> **Task goal**
Each line from the start of the entries through the line that contains "blue square: (935, 341) -> (882, 385), moved" should be output exactly, please.

Recorded data:
*-*-*
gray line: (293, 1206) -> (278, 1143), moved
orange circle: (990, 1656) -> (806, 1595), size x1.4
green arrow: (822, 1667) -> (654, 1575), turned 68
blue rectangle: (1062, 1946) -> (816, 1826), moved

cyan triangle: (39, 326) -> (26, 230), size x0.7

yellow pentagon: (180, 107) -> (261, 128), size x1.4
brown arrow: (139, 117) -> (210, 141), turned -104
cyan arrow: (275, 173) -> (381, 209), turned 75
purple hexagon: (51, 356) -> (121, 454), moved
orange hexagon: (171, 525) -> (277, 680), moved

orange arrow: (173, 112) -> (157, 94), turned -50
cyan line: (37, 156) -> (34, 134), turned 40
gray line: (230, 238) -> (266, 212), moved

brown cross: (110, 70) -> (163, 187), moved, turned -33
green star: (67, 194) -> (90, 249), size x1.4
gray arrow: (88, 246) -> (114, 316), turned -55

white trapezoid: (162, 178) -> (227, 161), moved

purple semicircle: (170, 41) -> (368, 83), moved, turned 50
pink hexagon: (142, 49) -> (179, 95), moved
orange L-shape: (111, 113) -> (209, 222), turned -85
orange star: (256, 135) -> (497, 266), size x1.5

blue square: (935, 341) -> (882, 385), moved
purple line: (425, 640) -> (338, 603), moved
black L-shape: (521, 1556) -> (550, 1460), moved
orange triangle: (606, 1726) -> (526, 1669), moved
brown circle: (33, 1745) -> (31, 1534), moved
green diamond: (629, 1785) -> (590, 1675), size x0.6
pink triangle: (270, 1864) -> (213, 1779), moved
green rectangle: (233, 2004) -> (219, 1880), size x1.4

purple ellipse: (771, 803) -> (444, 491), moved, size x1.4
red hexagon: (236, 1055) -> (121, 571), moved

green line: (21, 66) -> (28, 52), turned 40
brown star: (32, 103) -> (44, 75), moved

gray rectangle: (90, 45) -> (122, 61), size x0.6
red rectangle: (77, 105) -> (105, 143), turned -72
*-*-*
> **Exercise response**
gray line: (293, 1206) -> (278, 1143), moved
orange circle: (990, 1656) -> (806, 1595), size x1.4
green arrow: (822, 1667) -> (654, 1575), turned 68
blue rectangle: (1062, 1946) -> (816, 1826), moved

cyan triangle: (39, 326) -> (26, 230), size x0.7

yellow pentagon: (180, 107) -> (261, 128), size x1.4
brown arrow: (139, 117) -> (210, 141), turned -104
cyan arrow: (275, 173) -> (381, 209), turned 75
purple hexagon: (51, 356) -> (121, 454), moved
orange hexagon: (171, 525) -> (277, 680), moved

orange arrow: (173, 112) -> (157, 94), turned -50
cyan line: (37, 156) -> (34, 134), turned 40
gray line: (230, 238) -> (266, 212), moved

brown cross: (110, 70) -> (163, 187), moved, turned -33
green star: (67, 194) -> (90, 249), size x1.4
gray arrow: (88, 246) -> (114, 316), turned -55

white trapezoid: (162, 178) -> (227, 161), moved

purple semicircle: (170, 41) -> (368, 83), moved, turned 50
pink hexagon: (142, 49) -> (179, 95), moved
orange L-shape: (111, 113) -> (209, 222), turned -85
orange star: (256, 135) -> (497, 266), size x1.5

blue square: (935, 341) -> (882, 385), moved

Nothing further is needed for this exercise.